Your assignment: Print all the records below exactly as they stand, but leave out the pictures.

Listed entries:

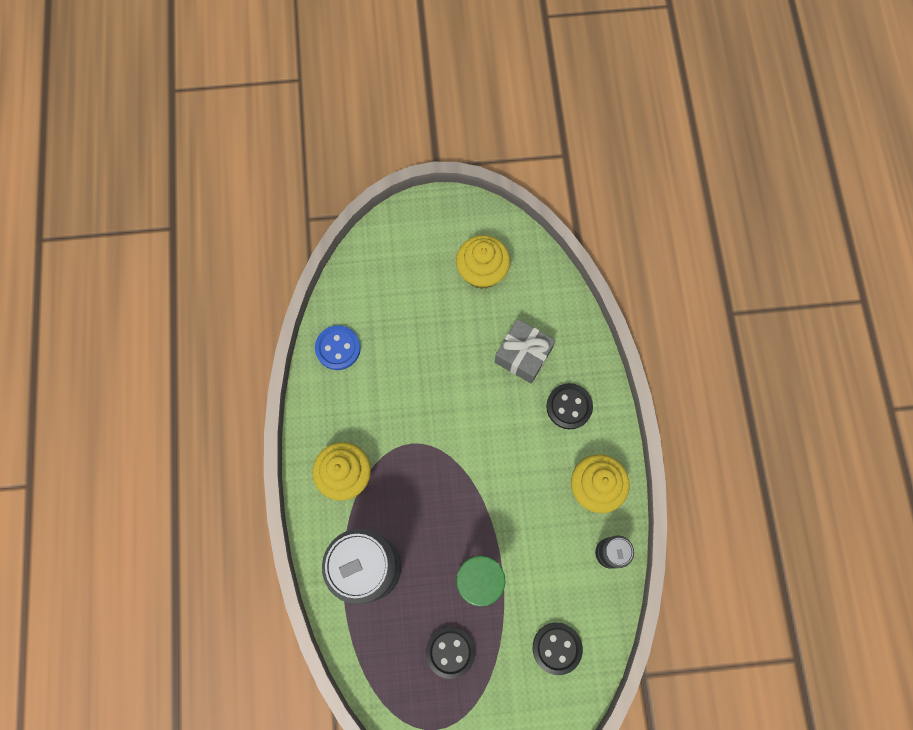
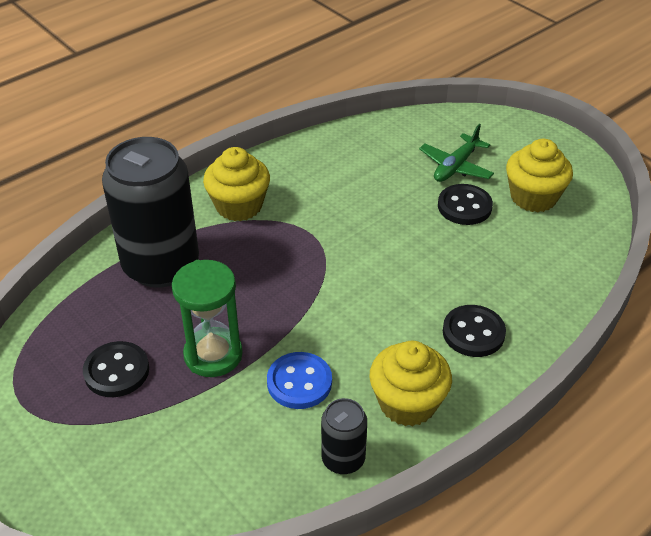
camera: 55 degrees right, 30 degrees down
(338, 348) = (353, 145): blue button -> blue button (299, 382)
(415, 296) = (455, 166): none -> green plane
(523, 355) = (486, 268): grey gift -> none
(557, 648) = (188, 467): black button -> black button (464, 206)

Response area:
camera: 55 degrees right, 30 degrees down
(338, 348) = (353, 145): blue button -> blue button (299, 382)
(415, 296) = (455, 166): none -> green plane
(523, 355) = (486, 268): grey gift -> none
(557, 648) = (188, 467): black button -> black button (464, 206)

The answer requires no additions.